## Work item
Print exactly, and only, the lines from the one that has "(376, 281) = (289, 211): red" through the end of the material below, with both ends included and the pictures omitted.

## Entries provided
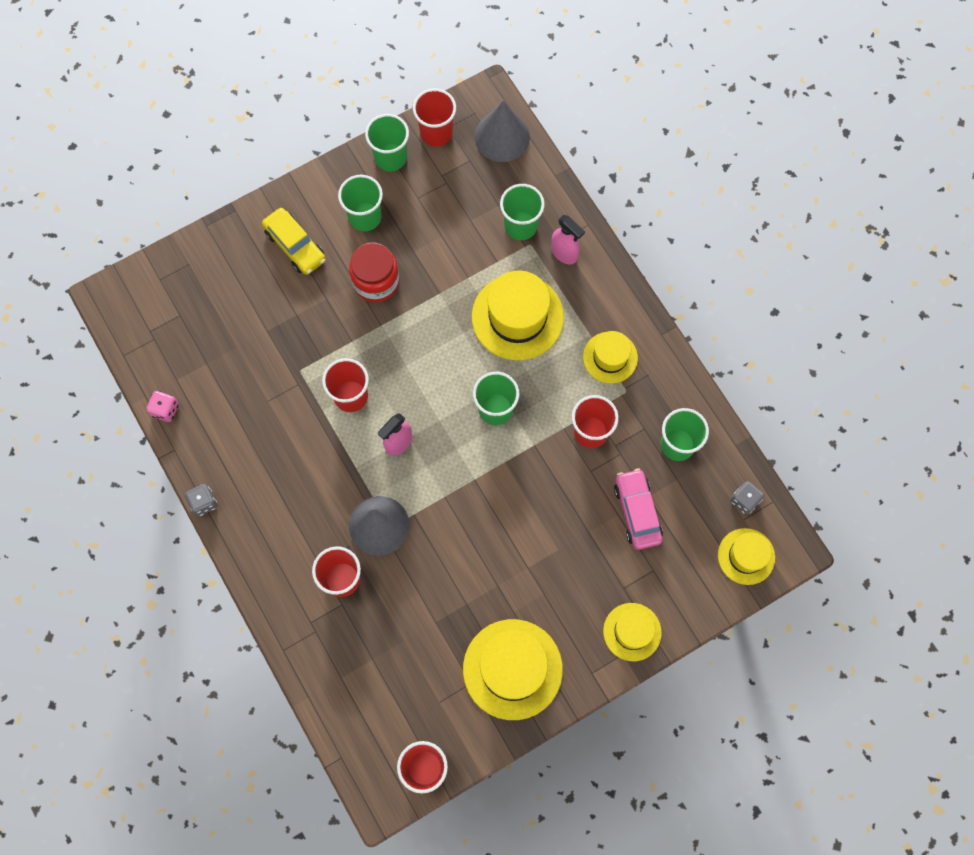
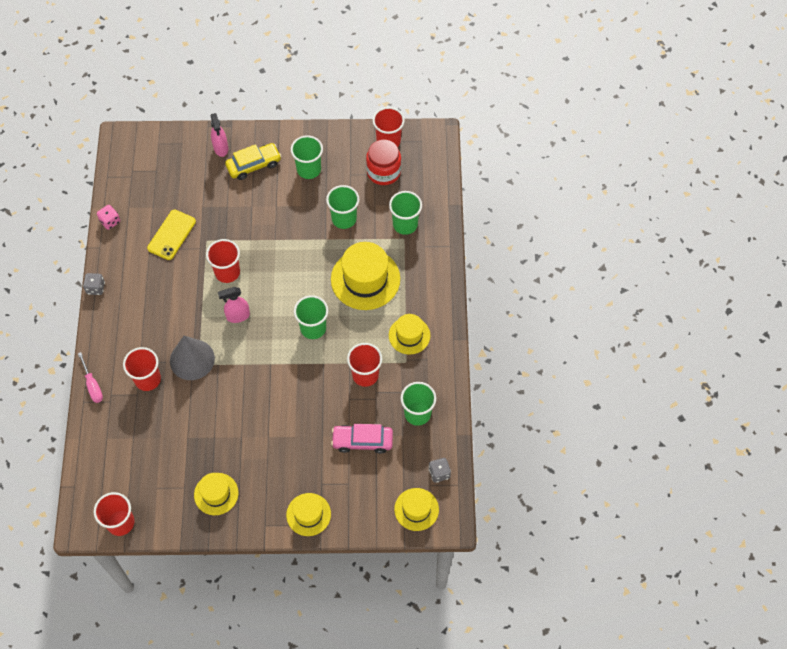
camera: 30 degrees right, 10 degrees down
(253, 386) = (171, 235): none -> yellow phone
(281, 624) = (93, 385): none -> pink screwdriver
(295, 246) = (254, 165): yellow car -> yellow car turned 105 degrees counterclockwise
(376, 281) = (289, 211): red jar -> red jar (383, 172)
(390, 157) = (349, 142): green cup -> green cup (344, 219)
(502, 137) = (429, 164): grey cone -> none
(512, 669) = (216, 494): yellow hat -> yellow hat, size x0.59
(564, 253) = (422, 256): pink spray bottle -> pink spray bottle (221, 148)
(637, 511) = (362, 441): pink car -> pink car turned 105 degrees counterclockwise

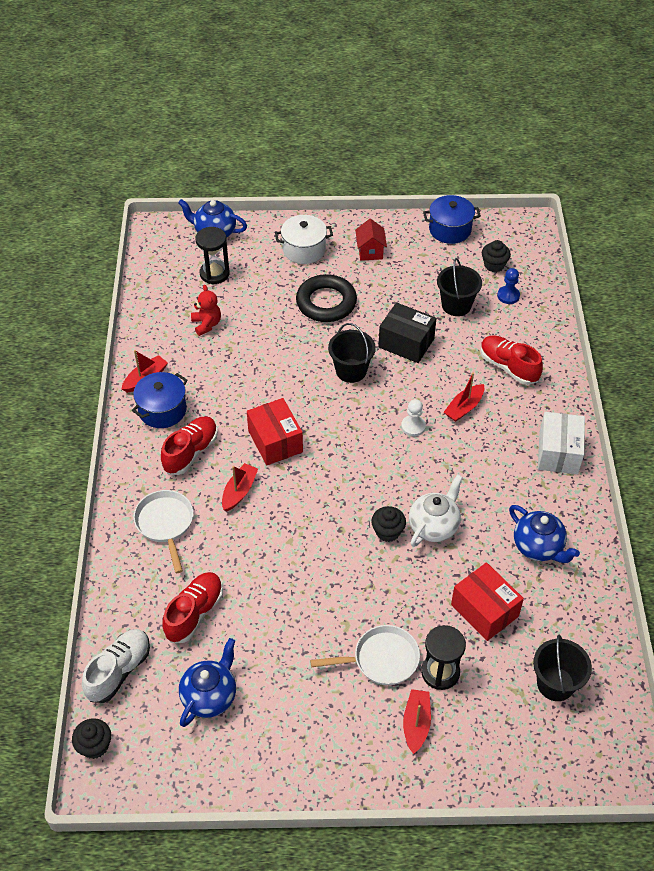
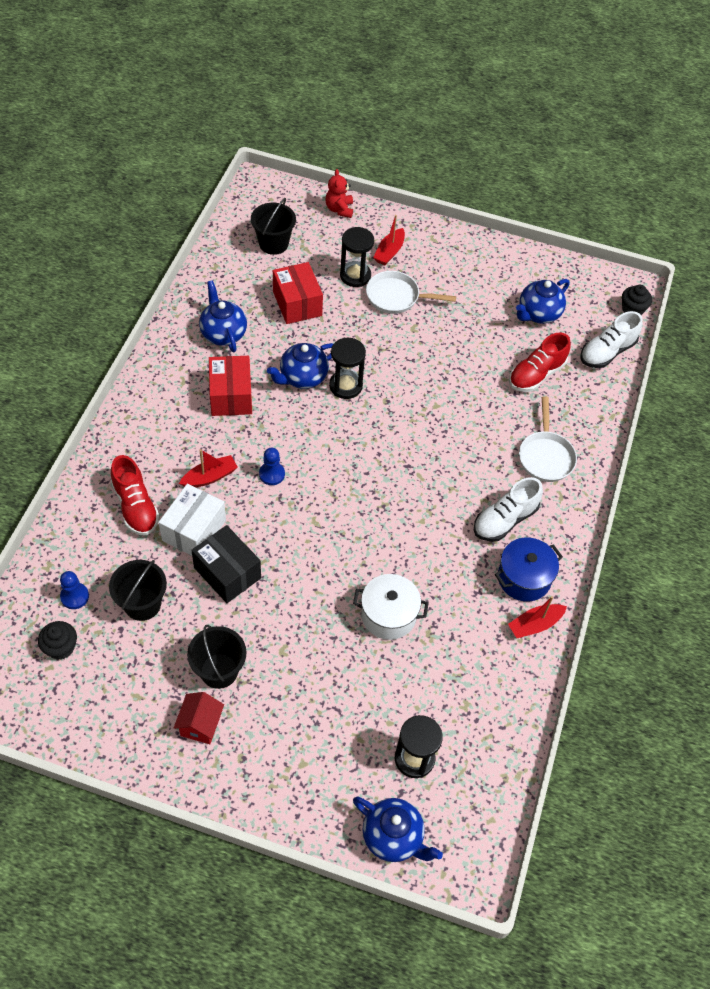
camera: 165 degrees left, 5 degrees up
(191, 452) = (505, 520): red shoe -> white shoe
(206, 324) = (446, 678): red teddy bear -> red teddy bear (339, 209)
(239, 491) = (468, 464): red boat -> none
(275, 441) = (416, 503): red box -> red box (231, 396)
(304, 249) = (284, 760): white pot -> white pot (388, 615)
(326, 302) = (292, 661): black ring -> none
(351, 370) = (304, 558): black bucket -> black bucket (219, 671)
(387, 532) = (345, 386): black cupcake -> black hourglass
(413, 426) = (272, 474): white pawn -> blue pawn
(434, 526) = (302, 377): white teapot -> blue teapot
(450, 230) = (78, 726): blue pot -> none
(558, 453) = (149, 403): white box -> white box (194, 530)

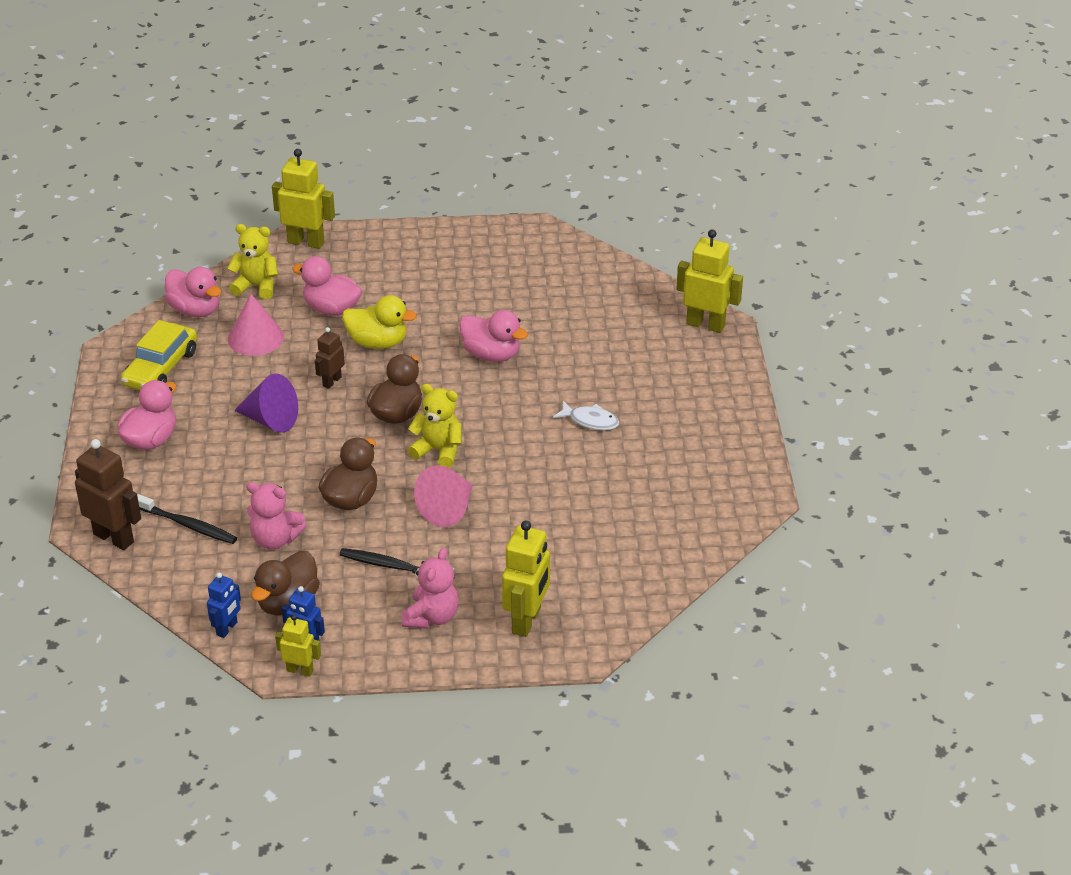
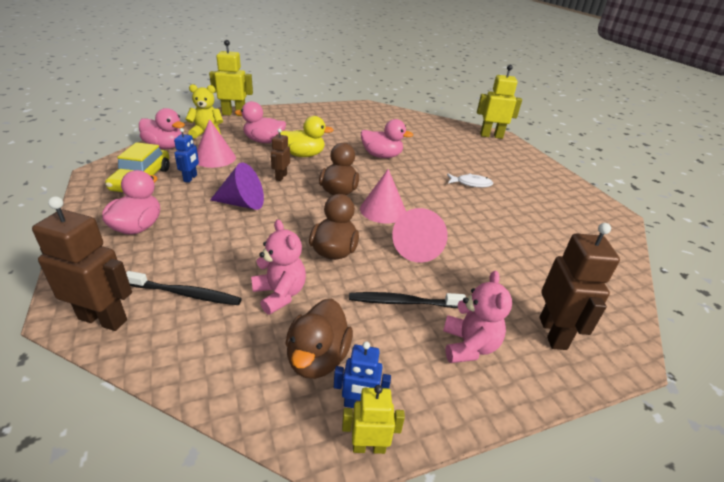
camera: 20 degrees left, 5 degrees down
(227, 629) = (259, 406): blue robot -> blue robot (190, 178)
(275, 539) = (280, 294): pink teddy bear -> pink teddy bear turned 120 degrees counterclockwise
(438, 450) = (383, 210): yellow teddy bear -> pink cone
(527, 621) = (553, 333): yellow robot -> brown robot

## Worked solution
(376, 281) = (289, 211): red jar -> red jar (383, 172)
(390, 157) = (349, 142): green cup -> green cup (344, 219)
(502, 137) = (429, 164): grey cone -> none
(512, 669) = (216, 494): yellow hat -> yellow hat, size x0.59
(564, 253) = (422, 256): pink spray bottle -> pink spray bottle (221, 148)
(637, 511) = (362, 441): pink car -> pink car turned 105 degrees counterclockwise

camera: 165 degrees left, 5 degrees up
(191, 452) = (505, 520): red shoe -> white shoe
(206, 324) = (446, 678): red teddy bear -> red teddy bear (339, 209)
(239, 491) = (468, 464): red boat -> none
(275, 441) = (416, 503): red box -> red box (231, 396)
(304, 249) = (284, 760): white pot -> white pot (388, 615)
(326, 302) = (292, 661): black ring -> none
(351, 370) = (304, 558): black bucket -> black bucket (219, 671)
(387, 532) = (345, 386): black cupcake -> black hourglass
(413, 426) = (272, 474): white pawn -> blue pawn
(434, 526) = (302, 377): white teapot -> blue teapot
(450, 230) = (78, 726): blue pot -> none
(558, 453) = (149, 403): white box -> white box (194, 530)

camera: 20 degrees left, 5 degrees down
(227, 629) = (259, 406): blue robot -> blue robot (190, 178)
(275, 539) = (280, 294): pink teddy bear -> pink teddy bear turned 120 degrees counterclockwise
(438, 450) = (383, 210): yellow teddy bear -> pink cone
(527, 621) = (553, 333): yellow robot -> brown robot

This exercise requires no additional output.